**WRITTEN EXERCISE**
Rewrite the listing below, replacing every "coordinate" with "location" and keeping everything else unchanged. Leave the pictures out of your answer.

**MATERIALS PROVIDED**
****

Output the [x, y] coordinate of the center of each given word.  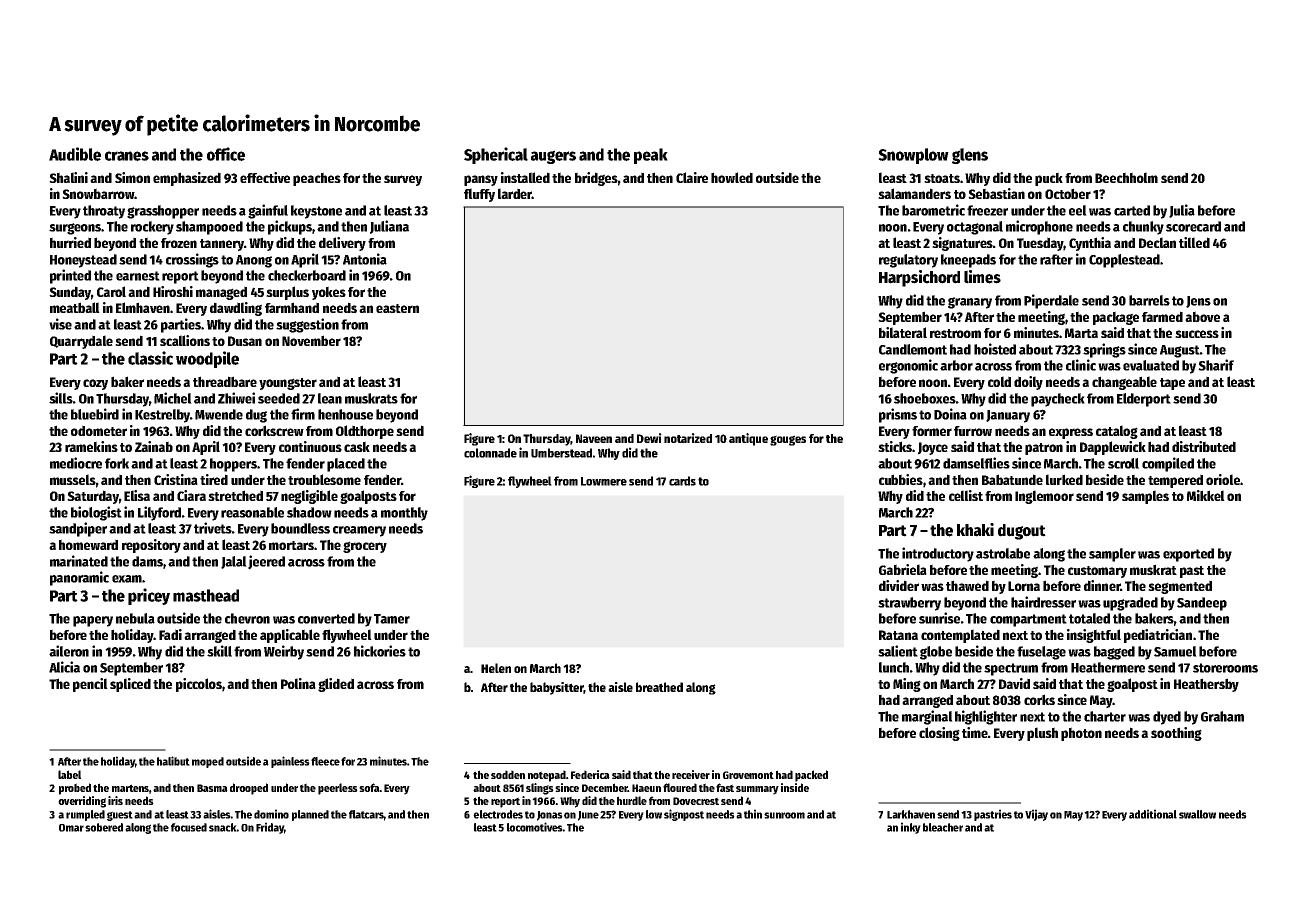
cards [682, 481]
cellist [966, 495]
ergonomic [908, 366]
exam [127, 579]
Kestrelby [162, 416]
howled [732, 177]
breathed [659, 687]
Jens [1198, 302]
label [69, 774]
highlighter [986, 717]
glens [970, 156]
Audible [75, 154]
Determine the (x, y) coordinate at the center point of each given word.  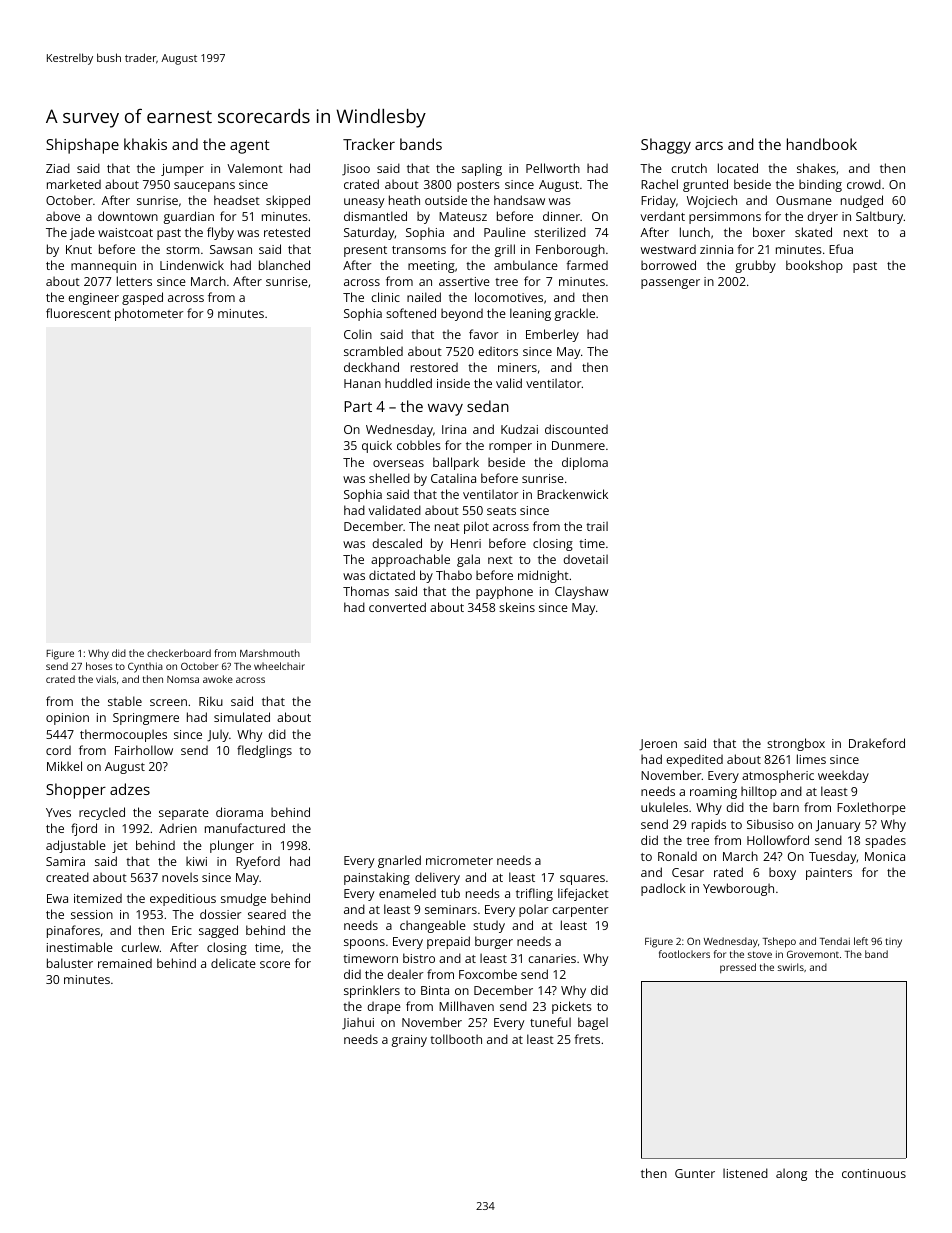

****

**RESPONSE TO THIS EXERCISE**
Output the [x, y] location of the center of each given word.  
cards [682, 481]
cellist [966, 495]
ergonomic [908, 366]
exam [127, 579]
Kestrelby [162, 416]
howled [732, 177]
breathed [659, 687]
Jens [1198, 302]
label [69, 774]
highlighter [986, 717]
glens [970, 156]
Audible [75, 154]
Determine the (x, y) location at the center point of each given word.  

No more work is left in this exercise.